(The data Opens)

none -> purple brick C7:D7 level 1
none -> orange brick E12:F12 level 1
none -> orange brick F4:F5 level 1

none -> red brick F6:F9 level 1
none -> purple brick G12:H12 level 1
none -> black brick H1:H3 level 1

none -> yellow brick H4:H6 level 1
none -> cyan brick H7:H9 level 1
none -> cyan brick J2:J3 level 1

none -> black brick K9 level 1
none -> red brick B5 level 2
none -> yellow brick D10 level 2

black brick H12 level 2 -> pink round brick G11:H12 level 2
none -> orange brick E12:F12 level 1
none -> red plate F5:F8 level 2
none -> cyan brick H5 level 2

(The data Closes)
(The data Opens)

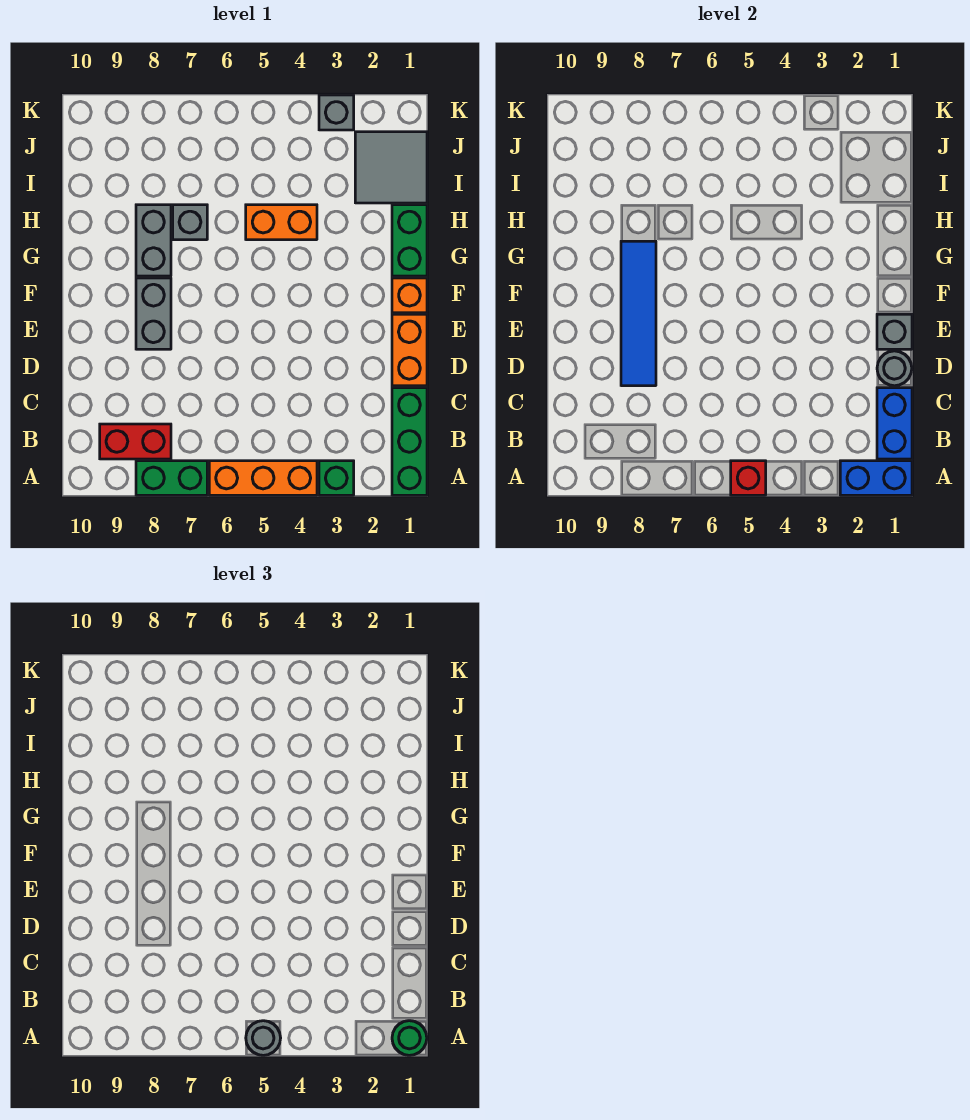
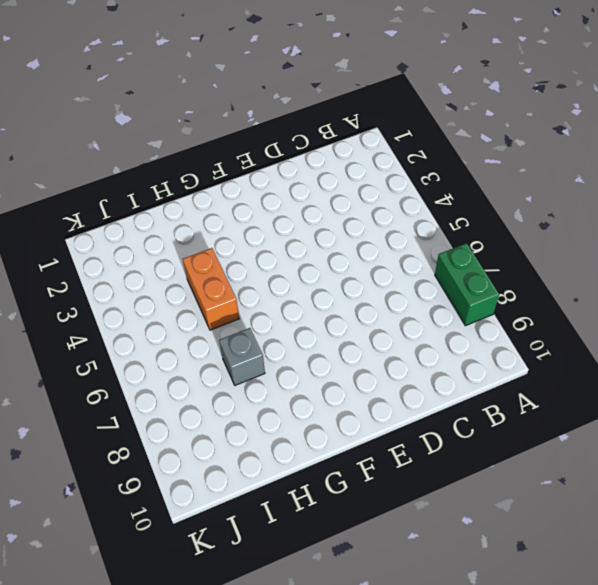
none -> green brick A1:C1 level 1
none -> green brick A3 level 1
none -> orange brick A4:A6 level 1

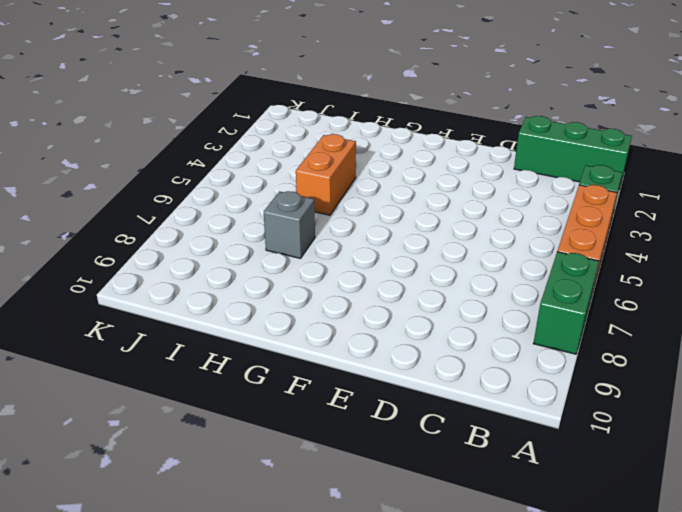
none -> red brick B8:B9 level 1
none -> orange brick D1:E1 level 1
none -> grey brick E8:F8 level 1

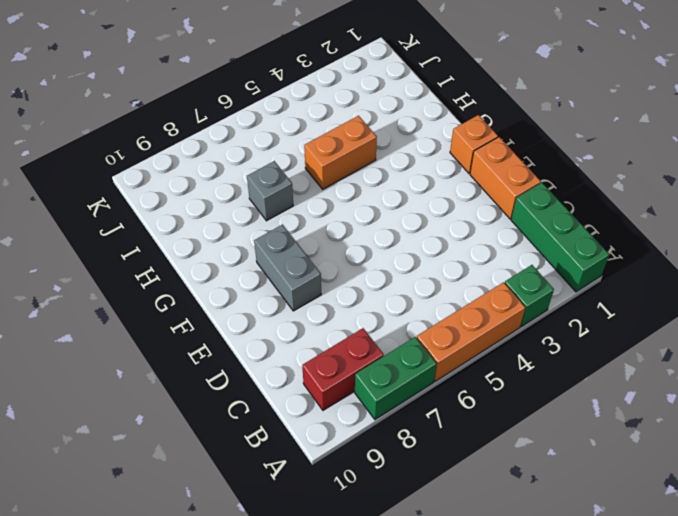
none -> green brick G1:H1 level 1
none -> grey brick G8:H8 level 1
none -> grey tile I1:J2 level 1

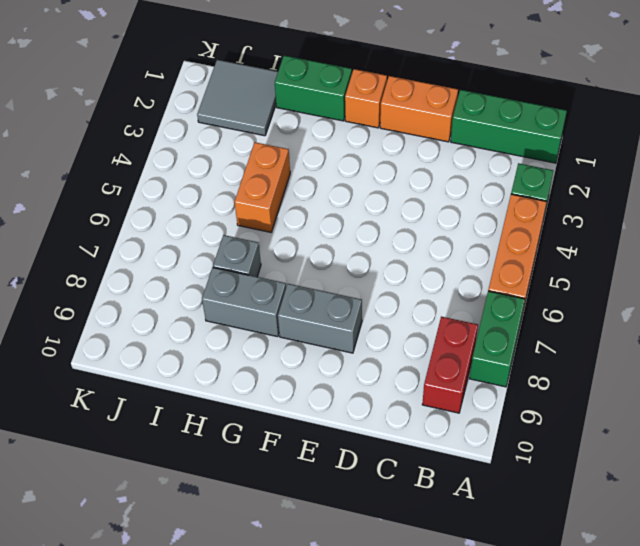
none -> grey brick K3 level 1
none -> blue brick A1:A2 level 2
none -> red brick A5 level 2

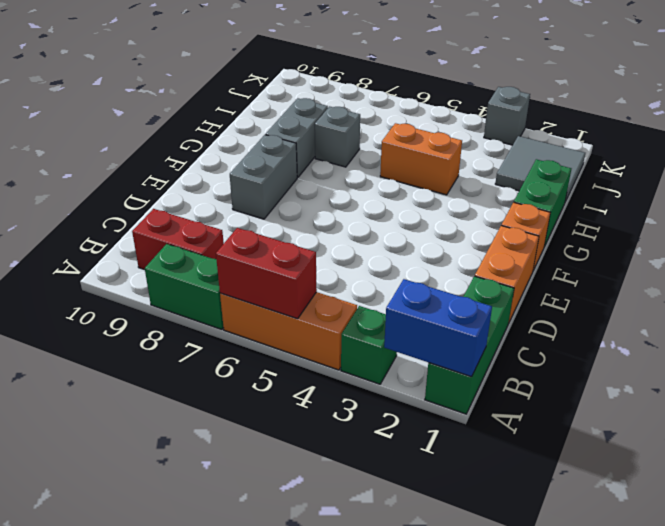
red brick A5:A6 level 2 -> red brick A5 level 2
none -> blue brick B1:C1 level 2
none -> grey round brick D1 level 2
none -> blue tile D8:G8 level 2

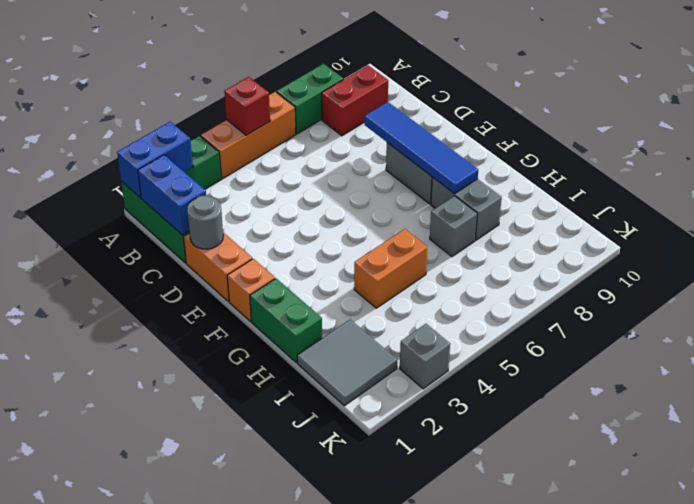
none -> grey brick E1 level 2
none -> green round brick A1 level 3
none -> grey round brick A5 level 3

(The data Closes)

■ **Task directions**
Output exactly the lines above, beginning at the one with "none -> blue brick B1:C1 level 2" and stopping after the one with "none -> grey round brick A5 level 3". Pictures are to be omitted.

■ **Answer to this problem**
none -> blue brick B1:C1 level 2
none -> grey round brick D1 level 2
none -> blue tile D8:G8 level 2

none -> grey brick E1 level 2
none -> green round brick A1 level 3
none -> grey round brick A5 level 3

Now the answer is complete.